◆ REQUIREMENT ◆
Return the data exactly, apart from leaving out the pictures.

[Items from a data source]
· · · · ·

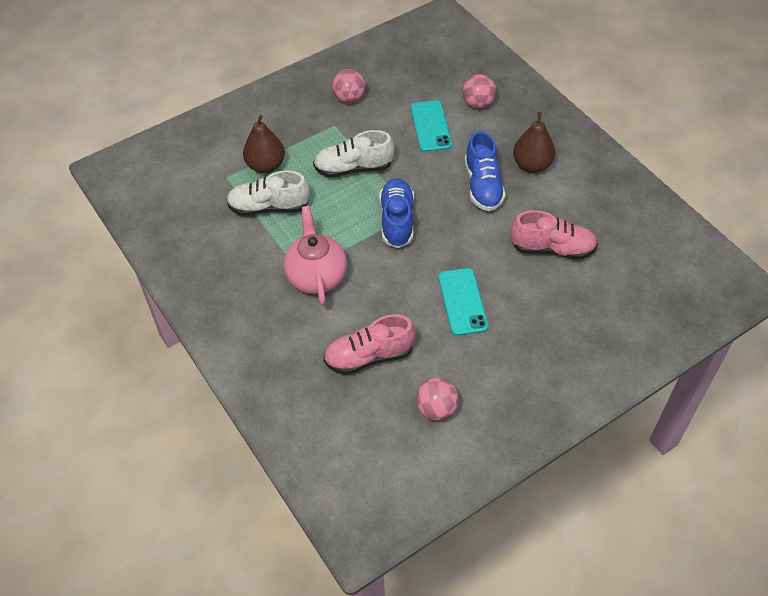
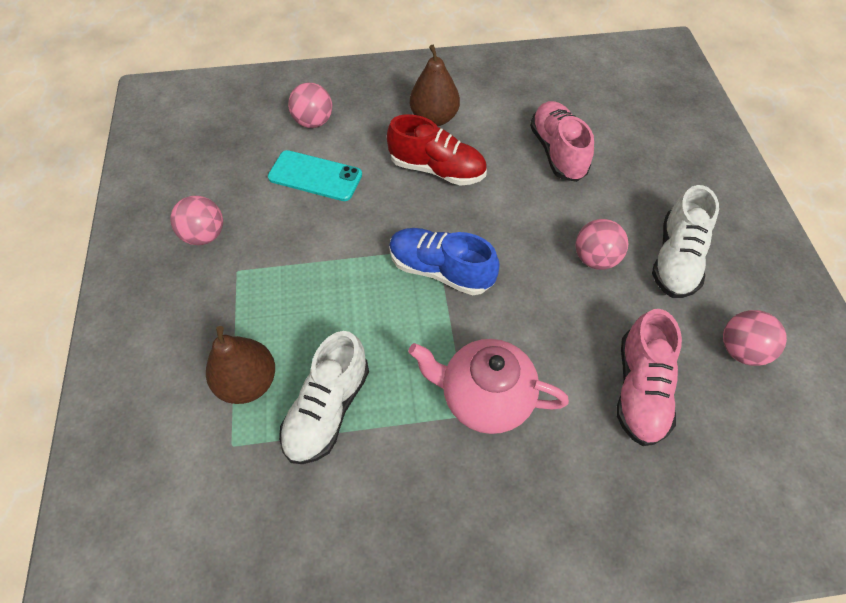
camera: 65 degrees left, 5 degrees up
white shoe [313,130,395,178] -> white shoe moved to [652,185,719,298]
turquoise phone [438,268,488,336] -> pink ball [576,219,629,270]
blue shoe [465,131,506,211] -> red shoe [387,114,487,186]
pink shoe [510,210,598,259] -> pink shoe turned 45 degrees counterclockwise [530,101,594,182]

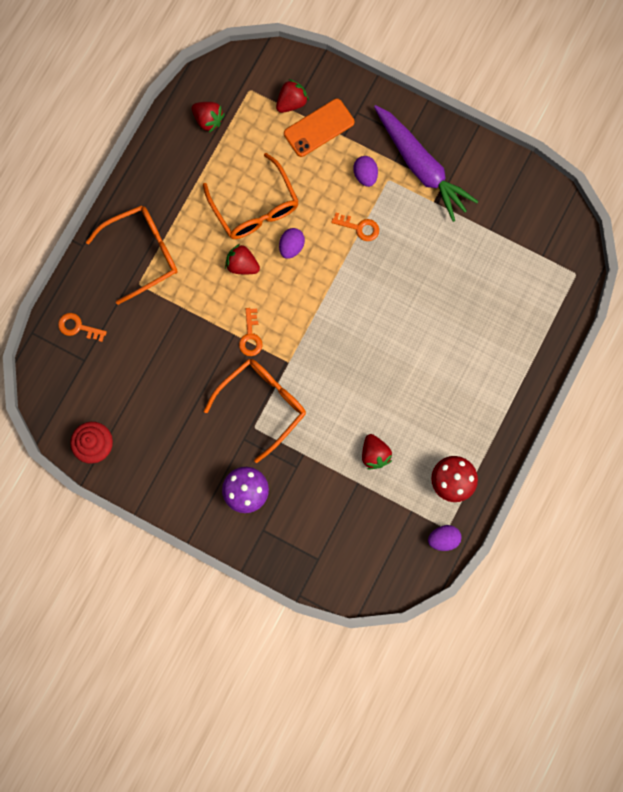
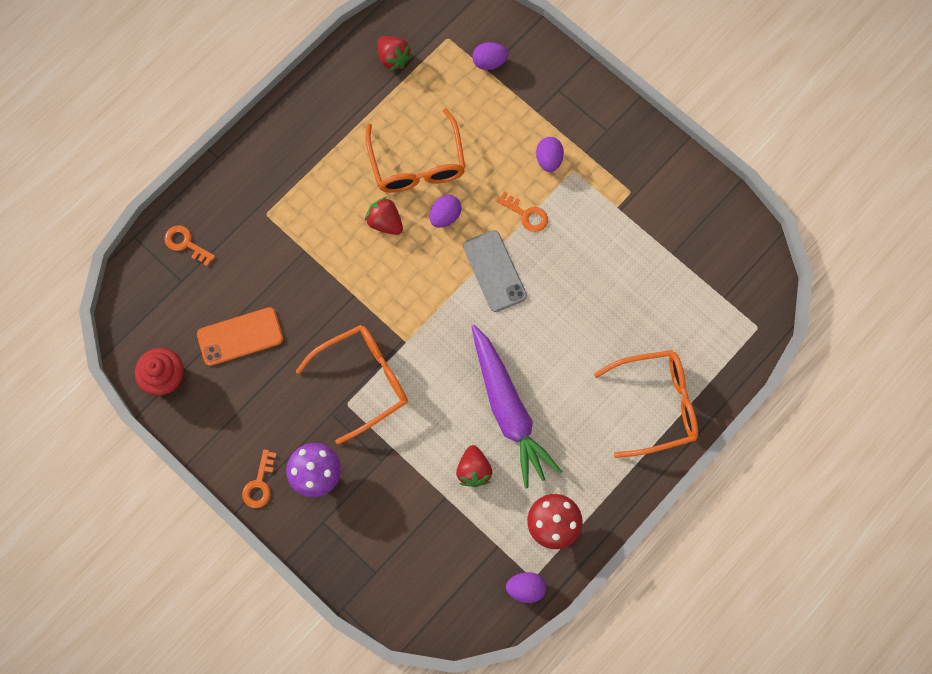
camera: 15 degrees right, 5 degrees down
orange glasses [86,205,178,305] -> orange glasses moved to [594,350,698,458]
orange key [239,308,263,356] -> orange key moved to [242,449,277,508]
red strawberry [276,79,309,113] -> purple egg [472,42,508,70]
orange phone [284,99,354,157] -> orange phone moved to [197,307,283,366]
purple carrot [374,105,478,222] -> purple carrot moved to [471,325,562,489]
none -> grey phone [463,230,527,312]

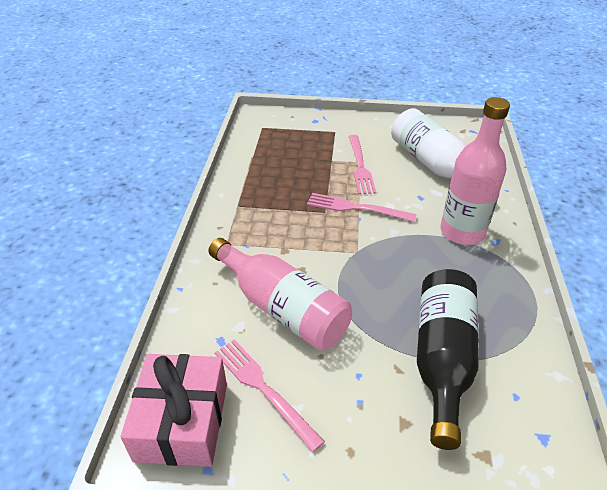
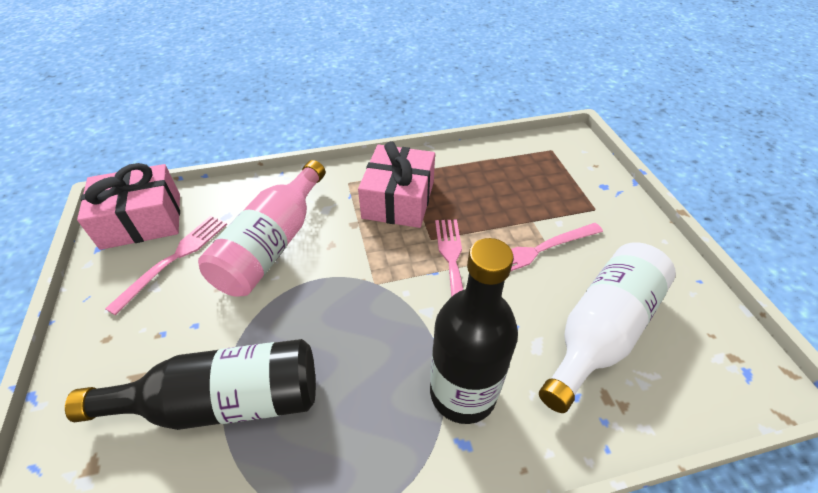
camera: 70 degrees right, 5 degrees up
pink bottle [440,97,510,245] -> black bottle [430,238,518,424]
none -> pink gift [358,141,435,228]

· · · · ·

◆ WRITTEN ANSWER ◆
camera: 65 degrees left, 5 degrees up
white shoe [313,130,395,178] -> white shoe moved to [652,185,719,298]
turquoise phone [438,268,488,336] -> pink ball [576,219,629,270]
blue shoe [465,131,506,211] -> red shoe [387,114,487,186]
pink shoe [510,210,598,259] -> pink shoe turned 45 degrees counterclockwise [530,101,594,182]

camera: 15 degrees right, 5 degrees down
orange glasses [86,205,178,305] -> orange glasses moved to [594,350,698,458]
orange key [239,308,263,356] -> orange key moved to [242,449,277,508]
red strawberry [276,79,309,113] -> purple egg [472,42,508,70]
orange phone [284,99,354,157] -> orange phone moved to [197,307,283,366]
purple carrot [374,105,478,222] -> purple carrot moved to [471,325,562,489]
none -> grey phone [463,230,527,312]

camera: 70 degrees right, 5 degrees up
pink bottle [440,97,510,245] -> black bottle [430,238,518,424]
none -> pink gift [358,141,435,228]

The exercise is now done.